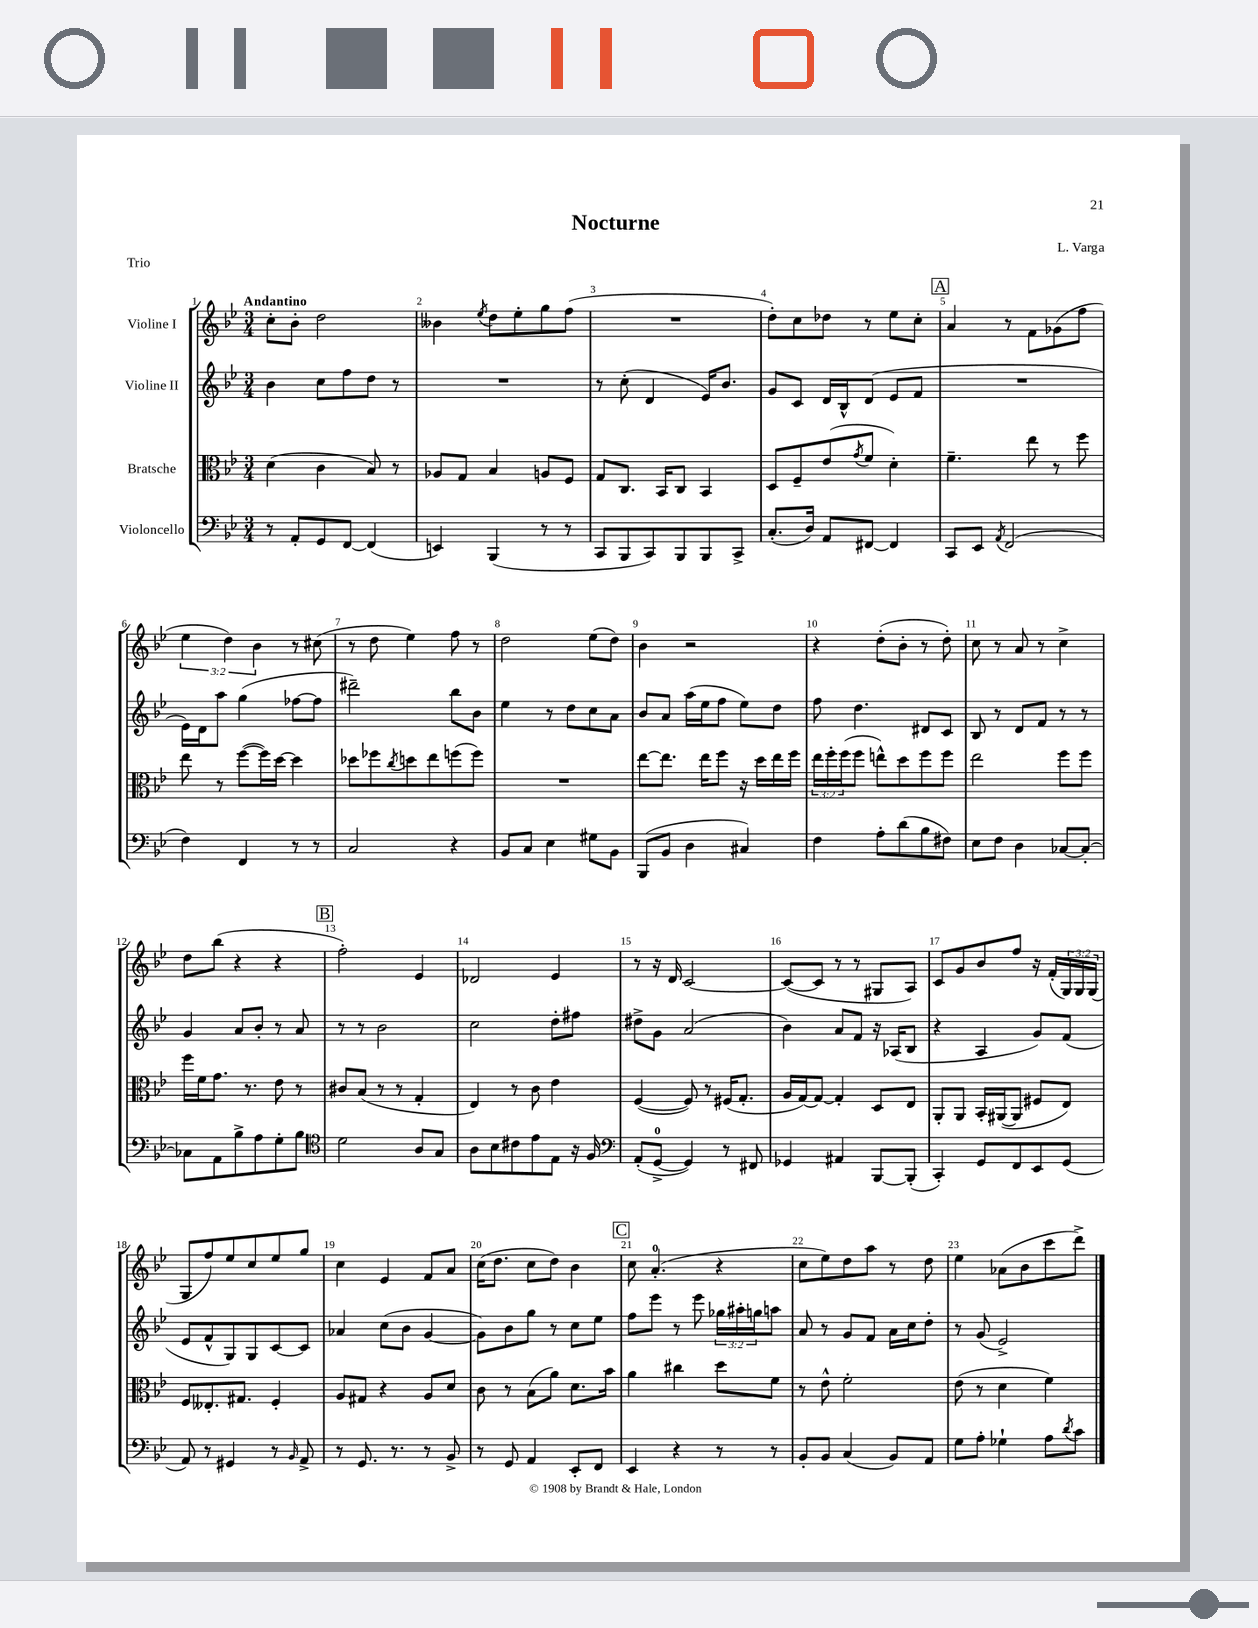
\header { title = "Nocturne" composer = "L. Varga" piece = "Trio" }
<<
\new StaffGroup <<
\new Staff = "s0" \with { instrumentName = "Violine I" } {
    \clef treble \key bes \major \numericTimeSignature \time 3/4 \override Staff.TupletNumber.text = #tuplet-number::calc-fraction-text \tempo "Andantino"
    c''8-. bes'8-. d''2 |
    beses'4 \acciaccatura { ees''8 } d''8 ees''8-. g''8 f''8( |
    R2. |
    d''8-.) c''8 des''8 r8 ees''8 c''8-. |
    \mark \markup { \box "A" } a'4 r8 f'8 ges'8( f''8 |
    \tuplet 3/2 { ees''4 d''4) bes'4 } r8 cis''8( |
    r8 d''8 ees''4) f''8 r8 |
    d''2 ees''8( d''8) |
    bes'4 r2 |
    r4 d''8-.( bes'8-. r8 d''8-.) |
    c''8 r8 a'8 r8 c''4-> |
    d''8 bes''8( r4 r4 |
    \mark \markup { \box "B" } f''2-.) ees'4 |
    des'2 ees'4 |
    r8 r16 d'16 c'2~ |
    c'8~( c'8 r8 r8 gis8 a8) |
    c'8 g'8 bes'8 f''8 r16 f'16-.( \tuplet 3/2 { g16) g16 g16( } |
    g8 f''8) ees''8 c''8 ees''8 g''8 |
    c''4 ees'4 f'8 a'8 |
    c''16( d''8. c''8 d''8) bes'4 |
    \mark \markup { \box "C" } c''8 a'4.-0-.( r4 |
    c''8 ees''8) d''8 a''8 r8 d''8 |
    ees''4 aes'8( bes'8 c'''8 d'''8->) \bar "|." |
}
\new Staff = "s1" \with { instrumentName = "Violine II" } {
    \clef treble \key bes \major \numericTimeSignature \time 3/4 \override Staff.TupletNumber.text = #tuplet-number::calc-fraction-text
    bes'4 c''8 f''8 d''8 r8 |
    R2. |
    r8 c''8-.( d'4 ees'16) bes'8. |
    g'8 c'8 d'16 bes16-^ d'8( ees'8 f'8 |
    \mark \markup { \box "A" } R2. |
    ees'16) d'16 a''8 g''4( fes''8~ fes''8 |
    dis'''2--) bes''8 bes'8 |
    ees''4 r8 d''8 c''8 a'8 |
    bes'8 a'8 a''16( ees''16 f''8 ees''8) d''8 |
    f''8 d''4. dis'8 c'8 |
    bes8 r8 d'8 f'8 r8 r8 |
    g'4 a'8 bes'8-. r8 a'8 |
    \mark \markup { \box "B" } r8 r8 bes'2 |
    c''2 d''8-. fis''8 |
    dis''8-> g'8 a'2( |
    bes'4) a'8 f'8 r16 aes16( bes8 |
    r4 a4 g'8) f'8( |
    ees'8 f'8-^ g8) g8 c'8~ c'8 |
    aes'4 c''8( bes'8 g'4~ |
    g'8) bes'8 g''8 r8 c''8 ees''8 |
    \mark \markup { \box "C" } f''8 ees'''8 r8 ees'''8 \tuplet 3/2 { ges''16 ais''16-. g''16 } a''8 |
    a'8 r8 g'8 f'8 a'16 c''16 d''8-. |
    r8 g'8( ees'2->) \bar "|." |
}
\new Staff = "s2" \with { instrumentName = "Bratsche" } {
    \clef alto \key bes \major \numericTimeSignature \time 3/4 \override Staff.TupletNumber.text = #tuplet-number::calc-fraction-text
    d'4( c'4 bes8) r8 |
    aes8 g8 bes4 a8 f8 |
    g8 c8. bes,16 c8 bes,4 |
    d8 f8-- ees'8( \acciaccatura { g'8 } f'8 d'4-.) |
    \mark \markup { \box "A" } f'4.-- ees''8 r8 f''8 |
    ees''8 r8 f''8~( f''16) d''16~ d''4 |
    des''8 fes''8 \acciaccatura { c''8 } d''8 ees''8 f''8( f''8) |
    R2. |
    ees''8~ ees''8. ees''16 f''8 r16 d''16 ees''16 f''16 |
    \tuplet 3/2 { ees''16 f''16-. f''16( } f''8 e''8-^) d''8 f''8 f''8 |
    ees''2 f''8 f''8 |
    f''16 f'16 g'8. r8. ees'8 r8 |
    \mark \markup { \box "B" } cis'8 bes8( r8 r8 g4-. |
    ees4) r8 c'8 ees'4 |
    f4~( f8) r8 fis16( g8.-. |
    a16 g16~) g8~ g4-. d8 ees8 |
    a,8-. a,8 bes,16-. ais,16~( ais,8 fis8 ees8) |
    f8 eeses8.-. gis8. f4-. |
    a8 gis8 r4 a8 d'8 |
    c'8 r8 bes8( a'8) d'8. bes'16 |
    \mark \markup { \box "C" } a'4 cis''4 d''8 f'8 |
    r8 ees'8-^ f'2-. |
    ees'8( r8 d'4 f'4) \bar "|." |
}
\new Staff = "s3" \with { instrumentName = "Violoncello" } {
    \clef bass \key bes \major \numericTimeSignature \time 3/4
    r8 a,8-. g,8 f,8~ f,4( |
    e,4) bes,,4( r8 r8 |
    c,8 bes,,8 c,8) bes,,8 bes,,8 c,8-> |
    c8.-.( d16) a,8 fis,8~ fis,4 |
    \mark \markup { \box "A" } c,8 ees,8 \acciaccatura { a,8 } f,2( |
    f4) f,4 r8 r8 |
    c2 r4 |
    bes,8 c8 ees4 gis8 bes,8 |
    bes,,8( bes,8 d4 cis4) |
    f4 a8-. d'8( bes8 fis8) |
    ees8 f8 d4 ces8~ ces8~-. |
    ces8 a,8 bes8-> a8 g8-. bes8 |
    \mark \markup { \box "B" } \clef tenor d'2 a8 g8 |
    a8 bes8 cis'8 ees'8 ees8 r16 f16 |
    \clef bass a,8-.( g,8-0~-> g,4) r8 fis,8 |
    ges,4 ais,4 bes,,8~ bes,,8-.( |
    c,4-.) g,8 f,8 ees,8 g,8( |
    a,8) r8 gis,4 r8 \grace { bes,16 } a,8-> |
    r8 g,8. r8. r8 bes,8-> |
    r8 g,8 a,4 ees,8-. f,8 |
    \mark \markup { \box "C" } ees,4 r4 r8 r8 |
    bes,8-. bes,8 c4( bes,8) a,8 |
    g8 a8-. ges4-! a8 \acciaccatura { d'8 } c'8 \bar "|." |
}
>>
>>
\layout { \context { \Score \override BarNumber.break-visibility = ##(#f #t #t) barNumberVisibility = #all-bar-numbers-visible } }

--*--

#### Exercise brief:
Put the data from its start through the line containing "d''8-.) c''8 des''8 r8 ees''8 c''8-. |" into a numbered list, leaving out the pictures and any blank lines.

#### The reply:
1. \header { title = "Nocturne" composer = "L. Varga" piece = "Trio" }
2. <<
3. \new StaffGroup <<
4. \new Staff = "s0" \with { instrumentName = "Violine I" } {
5.     \clef treble \key bes \major \numericTimeSignature \time 3/4 \override Staff.TupletNumber.text = #tuplet-number::calc-fraction-text \tempo "Andantino"
6.     c''8-. bes'8-. d''2 |
7.     beses'4 \acciaccatura { ees''8 } d''8 ees''8-. g''8 f''8( |
8.     R2. |
9.     d''8-.) c''8 des''8 r8 ees''8 c''8-. |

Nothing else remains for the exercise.